What is needed
Write out the records beneath this line exactly as they appear, minus any images.

[Opening Dataset excerpts section]

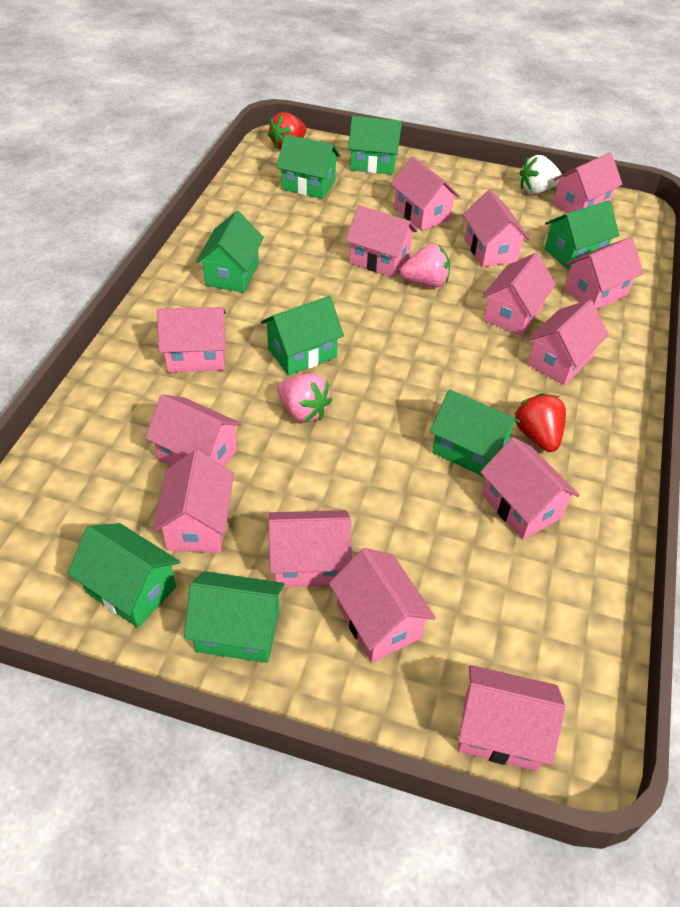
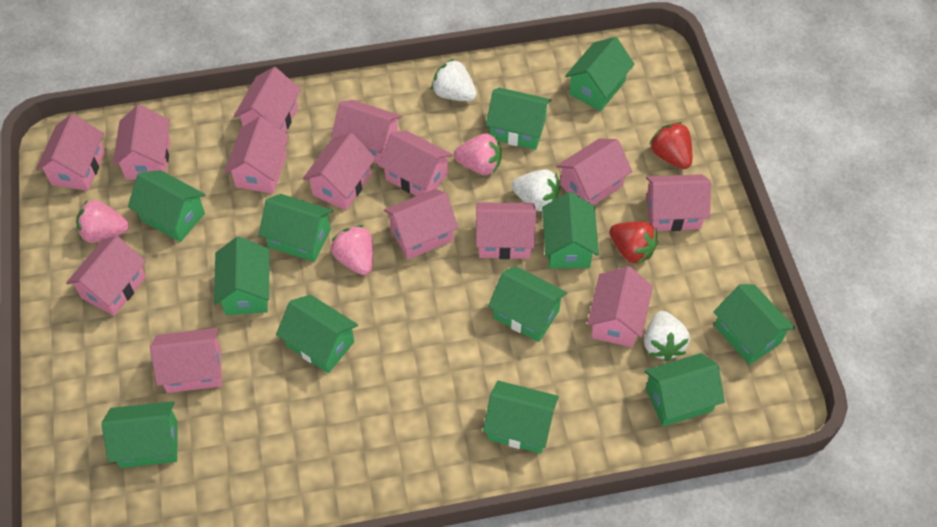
green house: 8 -> 12
pink strawberry: 2 -> 3
white strawberry: 1 -> 3

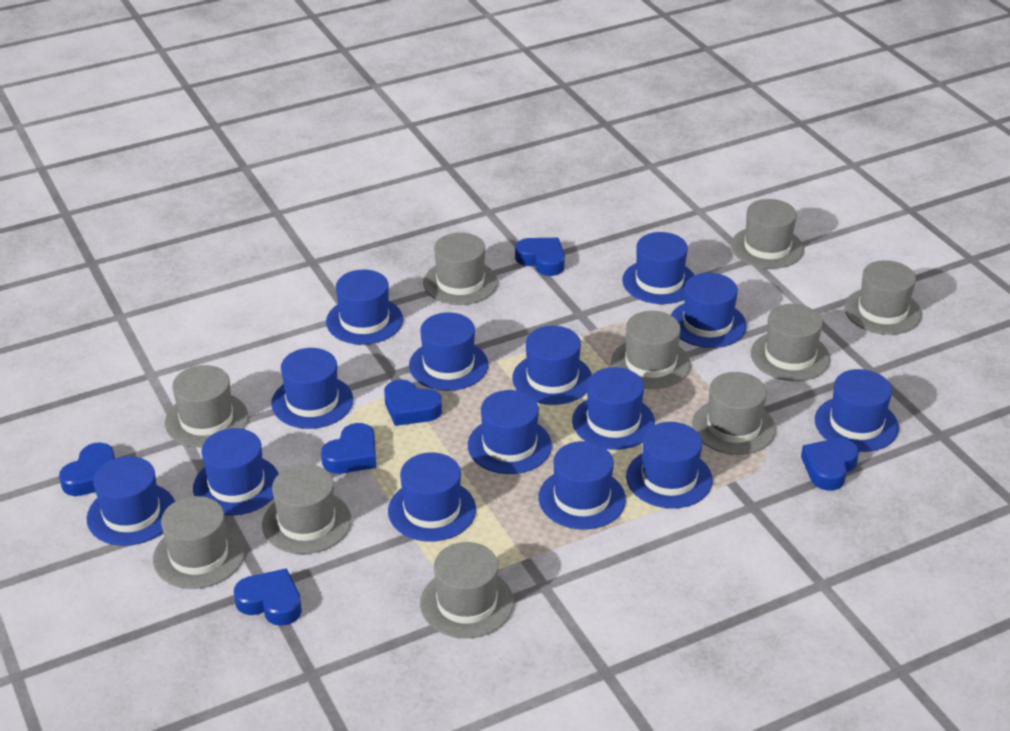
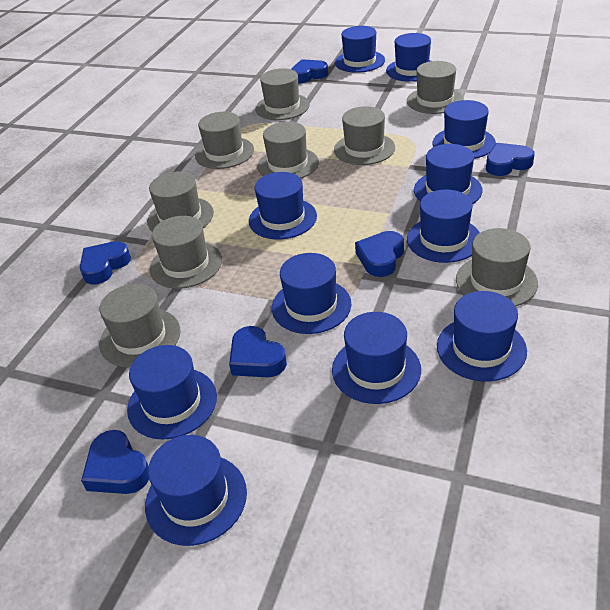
blue hat: 14 -> 11
grey hat: 10 -> 9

[Closing Dataset excerpts section]

Solution to this exercise
green house: 8 -> 12
pink strawberry: 2 -> 3
white strawberry: 1 -> 3

blue hat: 14 -> 11
grey hat: 10 -> 9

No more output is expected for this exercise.